In the entries that follow, which lines hold the string "replace"? List them.

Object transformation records
◇ ◇ ◇ ◇ ◇
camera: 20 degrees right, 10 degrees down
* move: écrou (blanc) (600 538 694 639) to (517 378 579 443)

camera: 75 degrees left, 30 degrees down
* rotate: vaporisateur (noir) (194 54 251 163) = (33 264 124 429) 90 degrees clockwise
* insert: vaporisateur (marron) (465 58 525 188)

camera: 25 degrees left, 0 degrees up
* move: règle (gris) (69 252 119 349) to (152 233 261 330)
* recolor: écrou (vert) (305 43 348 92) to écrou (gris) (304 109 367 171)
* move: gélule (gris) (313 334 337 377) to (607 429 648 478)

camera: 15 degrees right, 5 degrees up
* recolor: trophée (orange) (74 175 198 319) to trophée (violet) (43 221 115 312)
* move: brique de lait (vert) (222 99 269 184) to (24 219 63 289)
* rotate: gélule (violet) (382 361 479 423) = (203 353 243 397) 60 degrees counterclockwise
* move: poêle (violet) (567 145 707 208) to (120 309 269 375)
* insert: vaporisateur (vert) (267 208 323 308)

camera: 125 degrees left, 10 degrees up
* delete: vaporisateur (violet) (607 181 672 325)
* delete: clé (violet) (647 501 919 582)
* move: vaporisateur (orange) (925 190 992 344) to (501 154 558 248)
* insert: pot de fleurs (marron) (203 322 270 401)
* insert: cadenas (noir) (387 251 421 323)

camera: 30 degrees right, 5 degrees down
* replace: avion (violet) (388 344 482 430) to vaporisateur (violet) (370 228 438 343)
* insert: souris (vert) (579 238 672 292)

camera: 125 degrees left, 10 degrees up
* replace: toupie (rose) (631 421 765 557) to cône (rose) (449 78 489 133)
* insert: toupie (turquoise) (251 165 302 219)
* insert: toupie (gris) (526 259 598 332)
◇ ◇ ◇ ◇ ◇
▶ _PROBLEM SOLUTION_:
* replace: avion (violet) (388 344 482 430) to vaporisateur (violet) (370 228 438 343)
* replace: toupie (rose) (631 421 765 557) to cône (rose) (449 78 489 133)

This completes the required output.